Assignment: Find "R206: 56k (+9V, SIG2) -> none" in the material, then return exactly the line containing it and all lines after it to the end, leaving out pictures.

'''

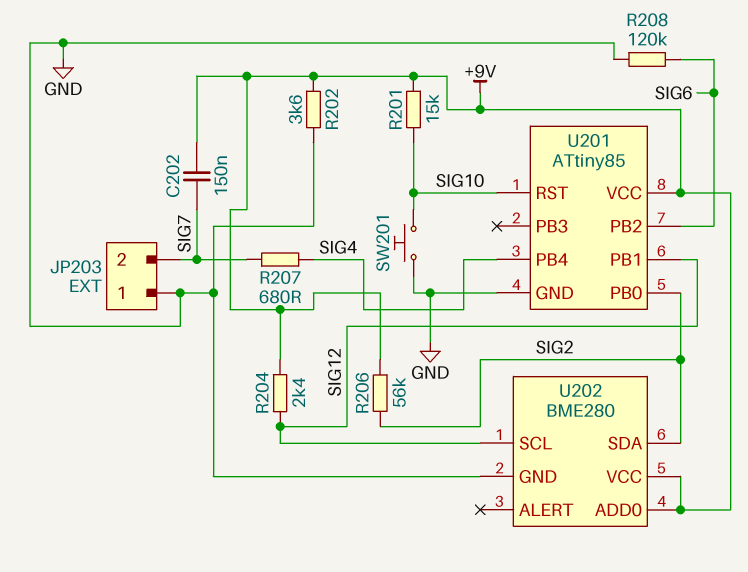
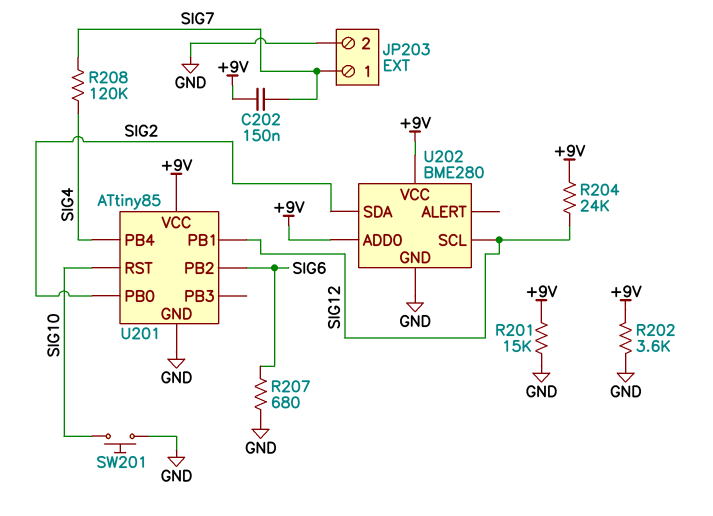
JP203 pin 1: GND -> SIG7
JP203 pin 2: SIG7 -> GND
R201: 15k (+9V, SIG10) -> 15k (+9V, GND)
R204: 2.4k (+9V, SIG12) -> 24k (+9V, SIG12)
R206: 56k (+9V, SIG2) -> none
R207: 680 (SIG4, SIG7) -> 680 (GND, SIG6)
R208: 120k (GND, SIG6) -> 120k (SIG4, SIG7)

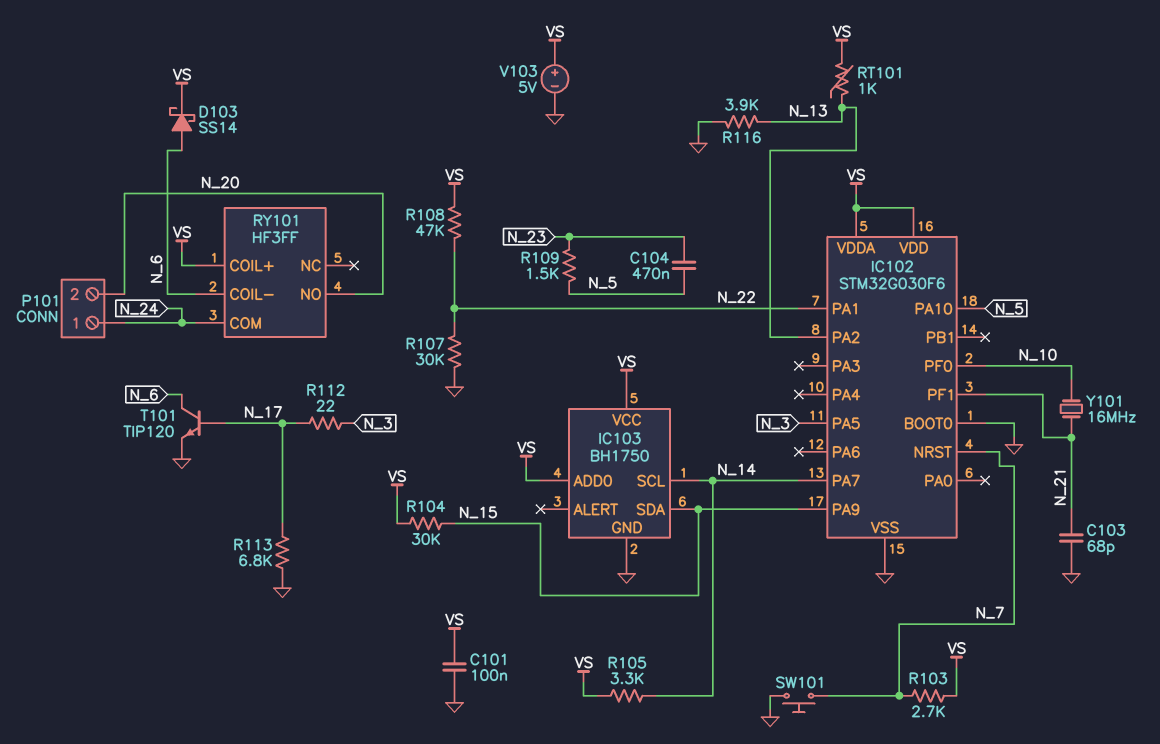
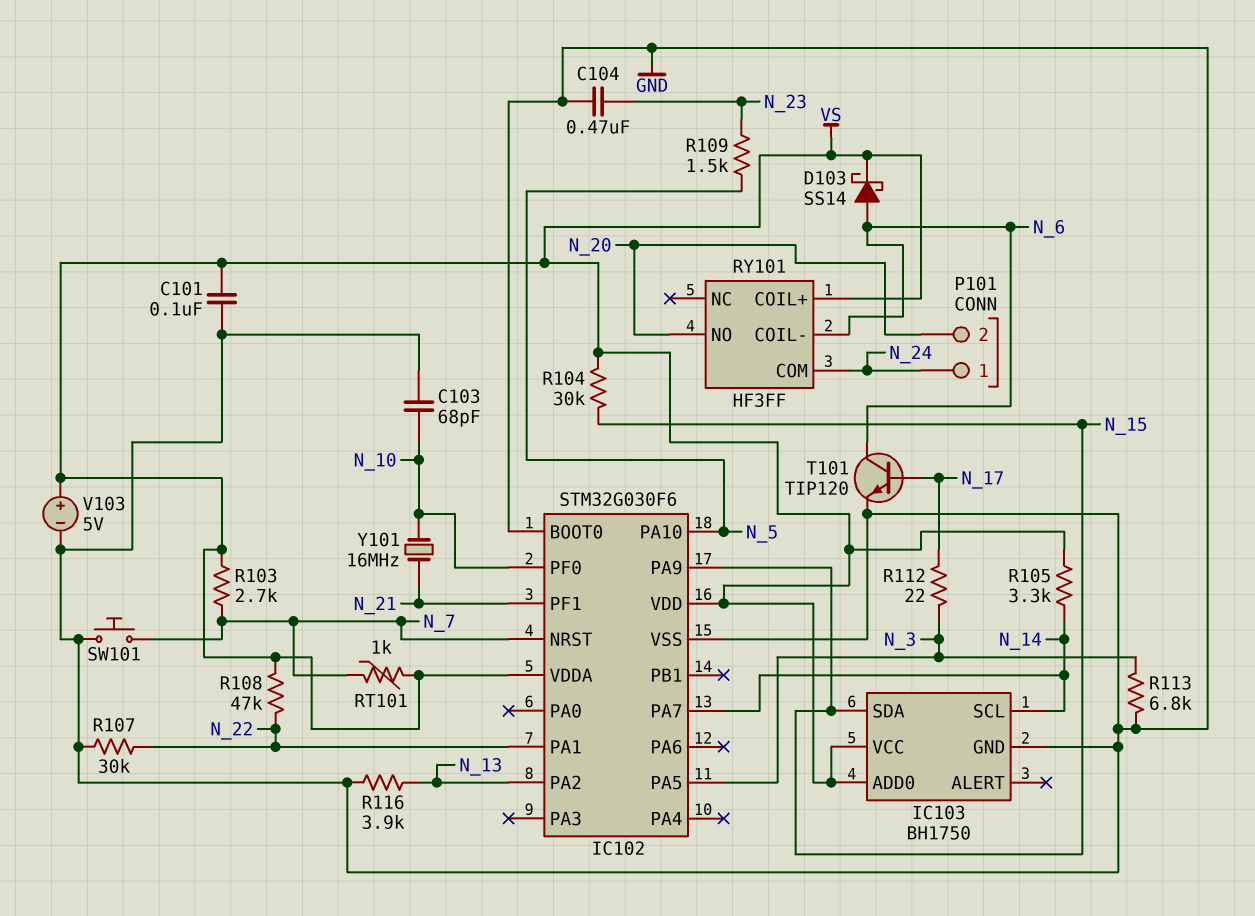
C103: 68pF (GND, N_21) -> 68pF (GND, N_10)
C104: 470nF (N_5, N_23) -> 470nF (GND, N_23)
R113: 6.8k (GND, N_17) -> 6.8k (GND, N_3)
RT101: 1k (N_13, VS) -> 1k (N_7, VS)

'''

Written solution:
R206: 56k (+9V, SIG2) -> none
R207: 680 (SIG4, SIG7) -> 680 (GND, SIG6)
R208: 120k (GND, SIG6) -> 120k (SIG4, SIG7)

C103: 68pF (GND, N_21) -> 68pF (GND, N_10)
C104: 470nF (N_5, N_23) -> 470nF (GND, N_23)
R113: 6.8k (GND, N_17) -> 6.8k (GND, N_3)
RT101: 1k (N_13, VS) -> 1k (N_7, VS)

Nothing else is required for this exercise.